Please reproduce exactly, and only, the lines from the one with "HALL pin OUT: none -> D11" through the last line of the listing below, both ends included, leaving out the pictures.

□ □ □

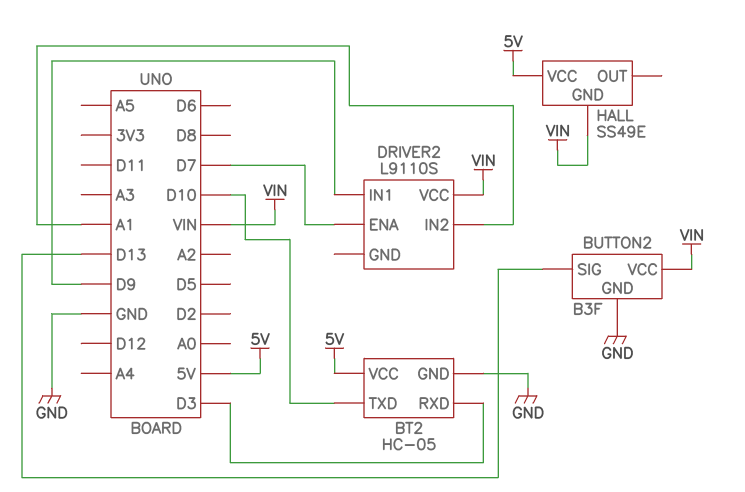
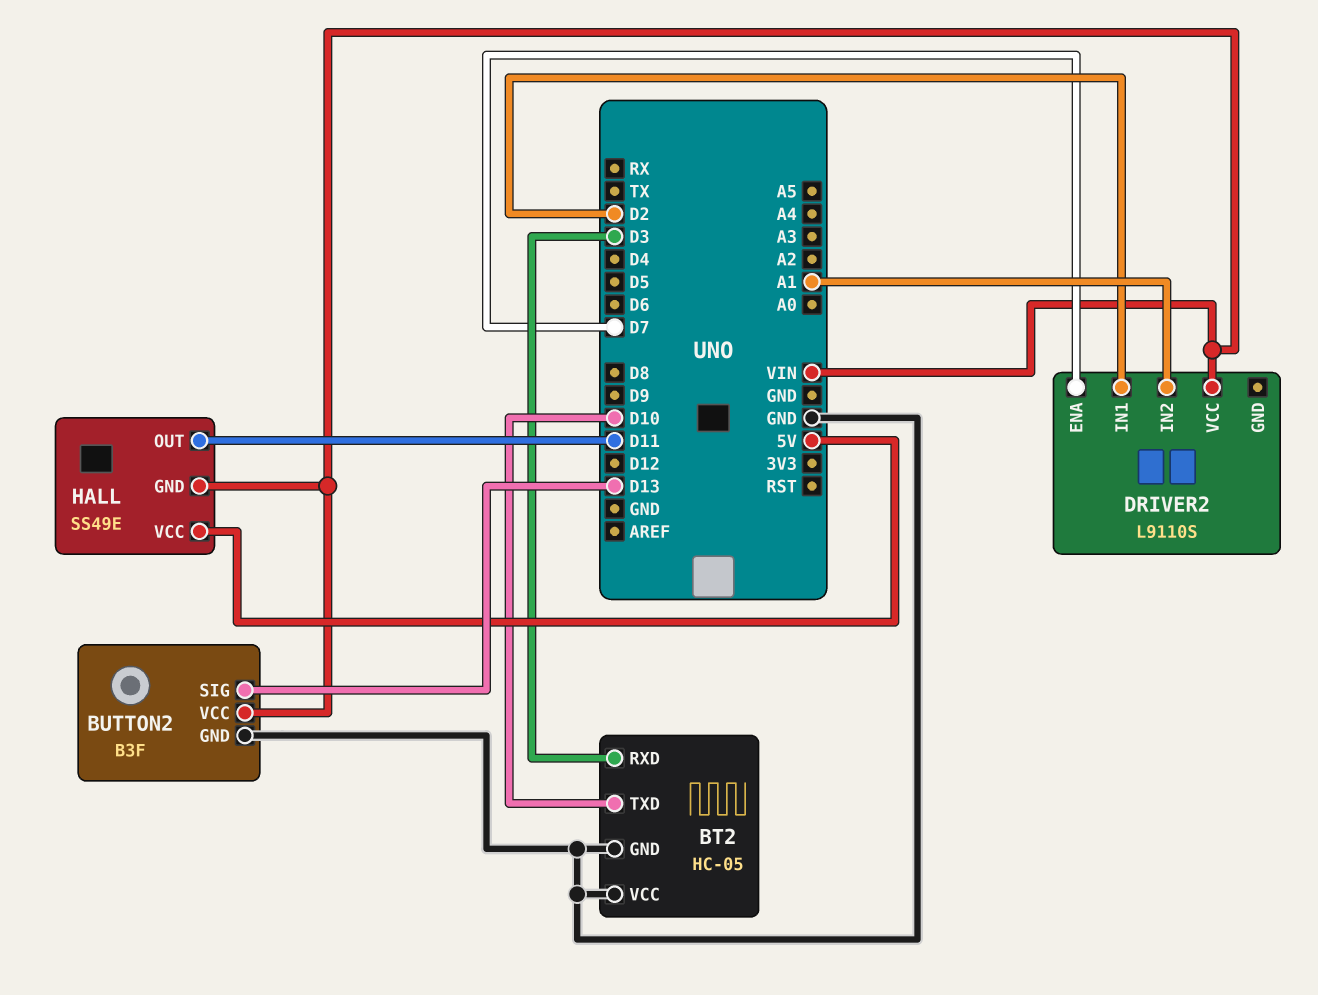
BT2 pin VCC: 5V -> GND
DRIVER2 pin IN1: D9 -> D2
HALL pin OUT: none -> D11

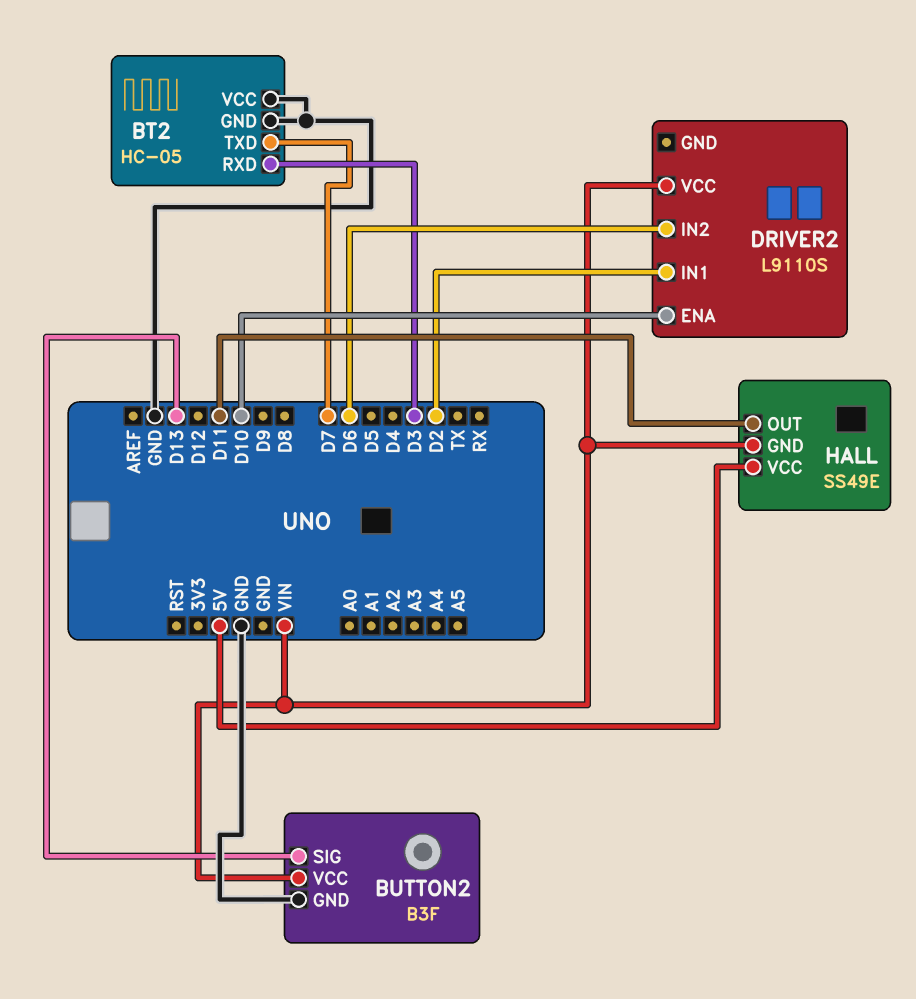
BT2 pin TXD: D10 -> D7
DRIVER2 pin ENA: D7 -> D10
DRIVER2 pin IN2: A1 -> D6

□ □ □

EXERCISE ANSWER
HALL pin OUT: none -> D11

BT2 pin TXD: D10 -> D7
DRIVER2 pin ENA: D7 -> D10
DRIVER2 pin IN2: A1 -> D6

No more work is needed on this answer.